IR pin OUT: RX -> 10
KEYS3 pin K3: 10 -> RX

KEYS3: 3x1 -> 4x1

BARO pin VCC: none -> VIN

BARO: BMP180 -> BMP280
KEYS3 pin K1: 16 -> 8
○ ○ ○ ○
**Action item**
Identify the lines of the data that contain the word "BARO". Copy each of them.

**Answer**
BARO pin VCC: none -> VIN
BARO: BMP180 -> BMP280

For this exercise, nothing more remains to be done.